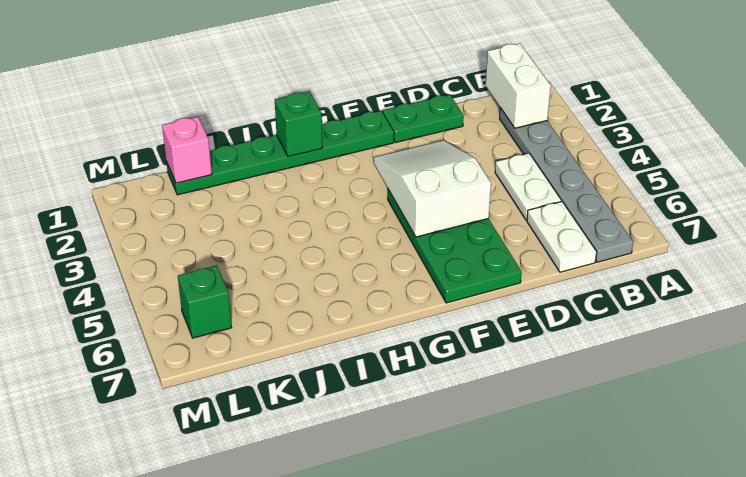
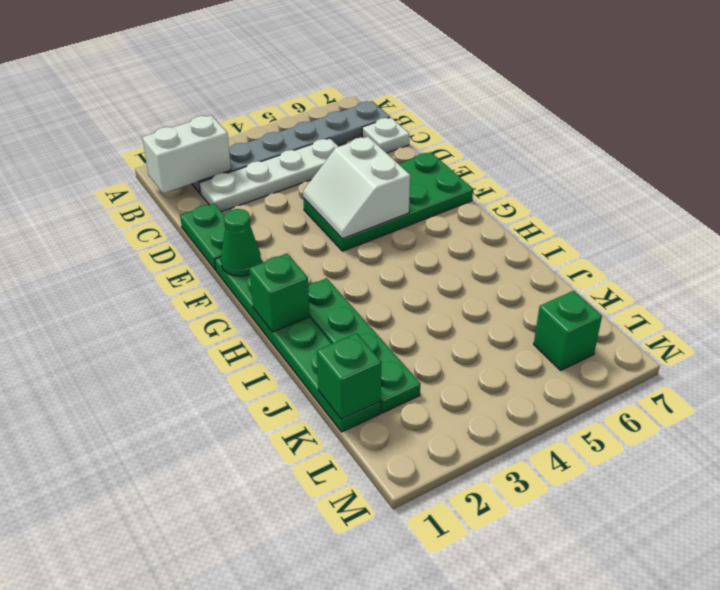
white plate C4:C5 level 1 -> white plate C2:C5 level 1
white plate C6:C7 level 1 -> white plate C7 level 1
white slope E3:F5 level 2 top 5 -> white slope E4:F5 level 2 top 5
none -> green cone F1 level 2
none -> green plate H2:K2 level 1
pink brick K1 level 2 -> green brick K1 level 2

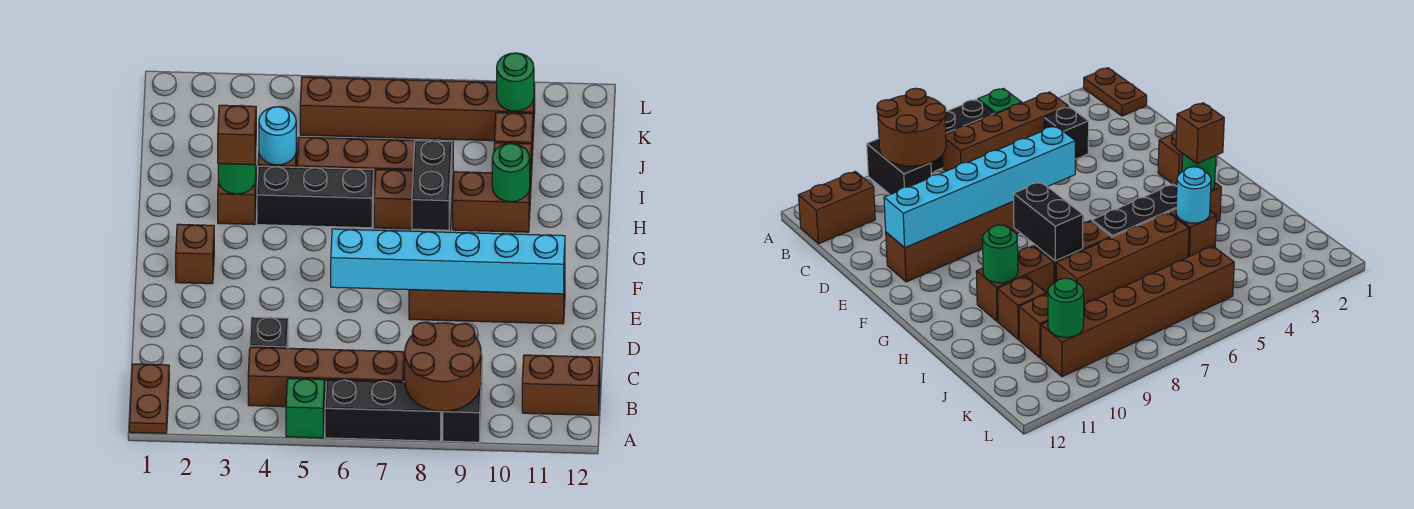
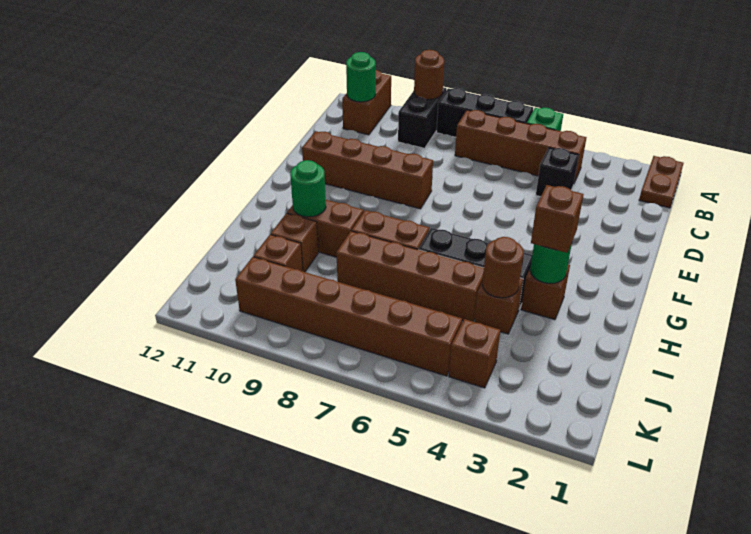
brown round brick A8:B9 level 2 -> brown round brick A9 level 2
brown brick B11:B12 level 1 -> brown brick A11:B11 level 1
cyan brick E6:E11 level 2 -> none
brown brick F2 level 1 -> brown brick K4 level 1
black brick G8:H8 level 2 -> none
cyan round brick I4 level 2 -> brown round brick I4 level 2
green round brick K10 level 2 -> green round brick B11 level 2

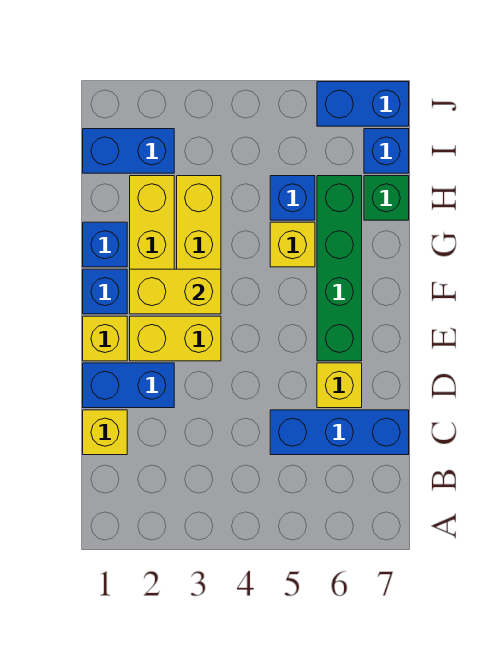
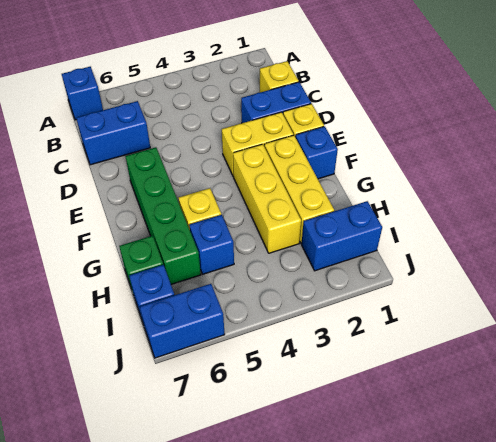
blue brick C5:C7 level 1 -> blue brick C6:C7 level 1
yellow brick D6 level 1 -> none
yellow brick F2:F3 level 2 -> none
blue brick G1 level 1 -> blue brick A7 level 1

...

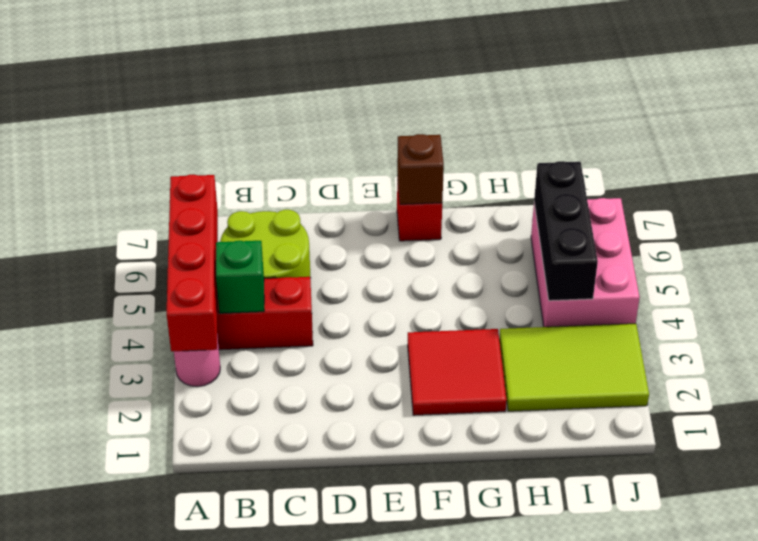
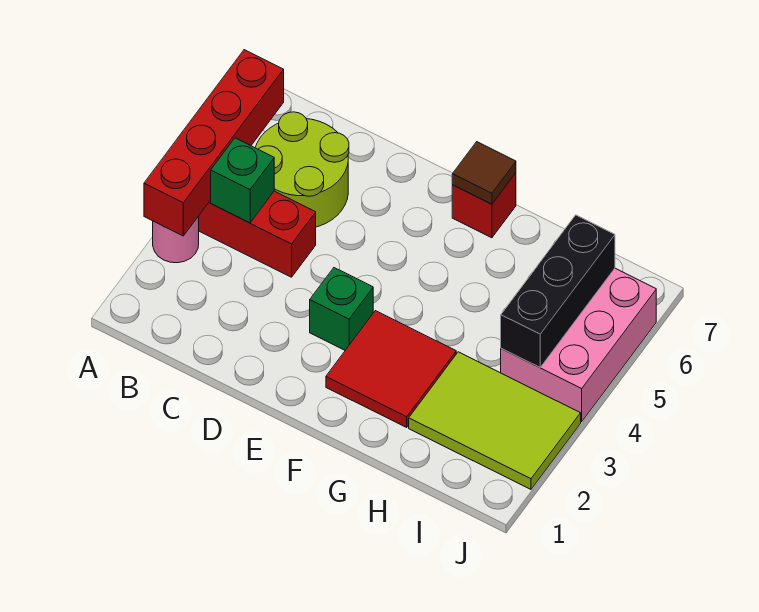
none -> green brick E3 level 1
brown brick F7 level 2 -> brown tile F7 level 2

**Description of the task**
From the records above, pull every line that carries the word "none".

**Response box**
none -> green cone F1 level 2
none -> green plate H2:K2 level 1
cyan brick E6:E11 level 2 -> none
black brick G8:H8 level 2 -> none
yellow brick D6 level 1 -> none
yellow brick F2:F3 level 2 -> none
none -> green brick E3 level 1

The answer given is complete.